---- RECORDS FOR THIS EXERCISE

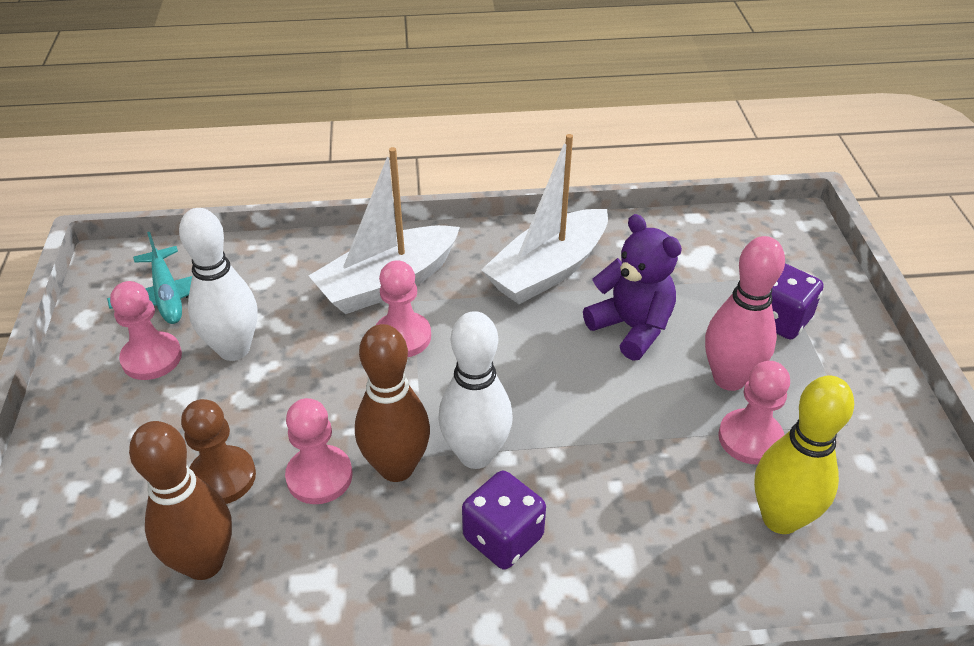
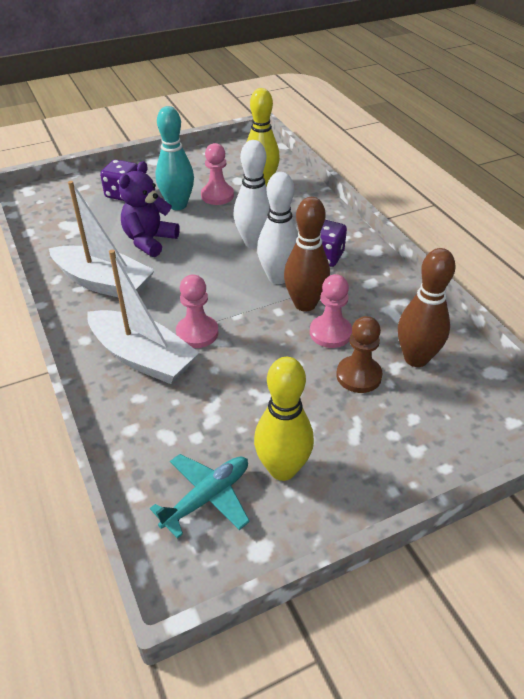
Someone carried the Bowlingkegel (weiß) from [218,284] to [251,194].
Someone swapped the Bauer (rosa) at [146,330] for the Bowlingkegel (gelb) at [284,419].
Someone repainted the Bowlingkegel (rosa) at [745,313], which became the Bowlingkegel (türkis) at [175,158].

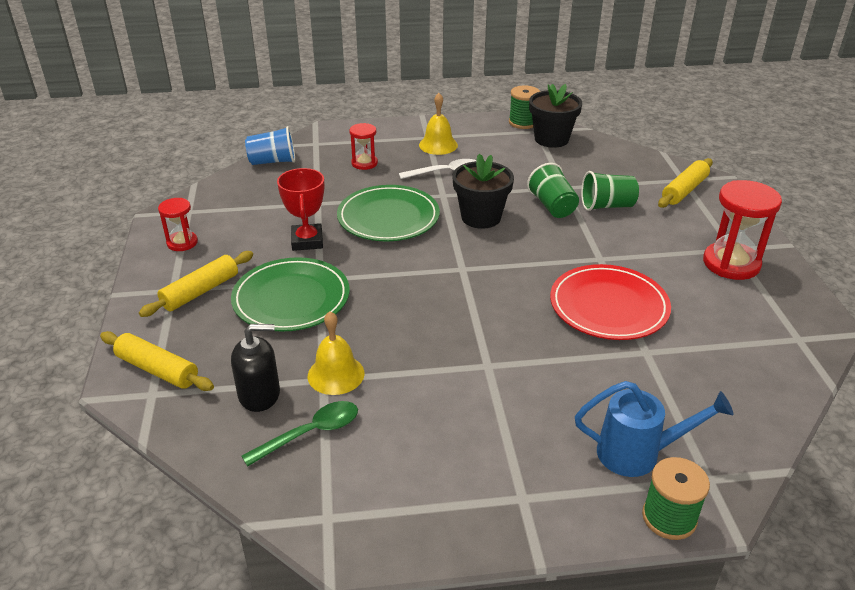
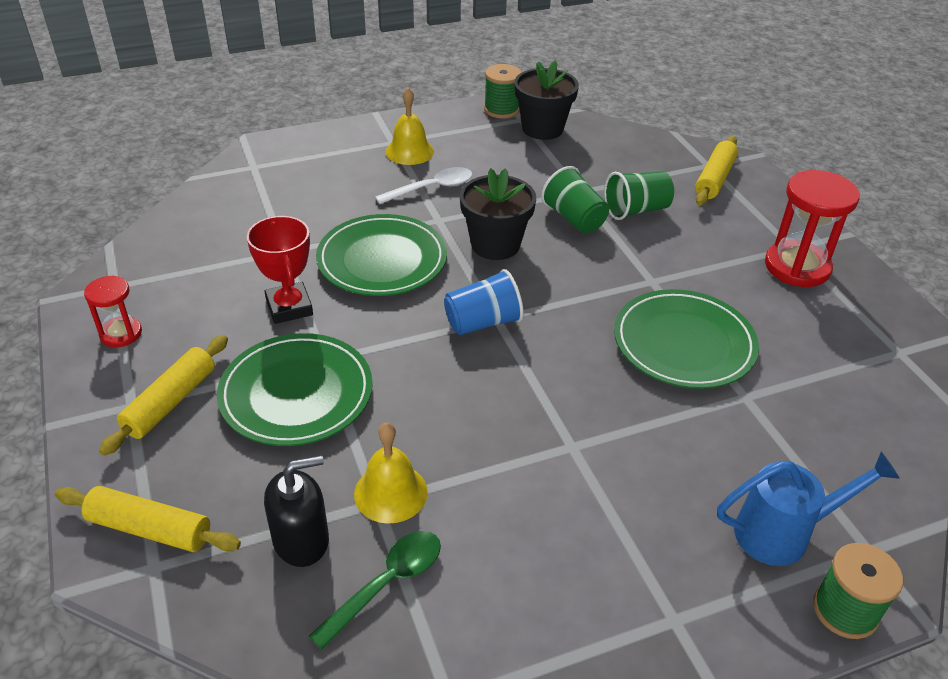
Someone took away the Sanduhr (rot) at [363,146].
Someone carried the Becher (blau) from [270,145] to [484,302].
Someone repainted the Teller (rot) at [610,302], which became the Teller (grün) at [686,339].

--------

> [WHAT YOU SHOULD DO]:
Pictures excluded, return exactly the lines from the one with "Someone repainted the Bowlingkegel" through the final line of the entries above, both included.

> [SOLUTION TO THIS EXERCISE]:
Someone repainted the Bowlingkegel (rosa) at [745,313], which became the Bowlingkegel (türkis) at [175,158].

Someone took away the Sanduhr (rot) at [363,146].
Someone carried the Becher (blau) from [270,145] to [484,302].
Someone repainted the Teller (rot) at [610,302], which became the Teller (grün) at [686,339].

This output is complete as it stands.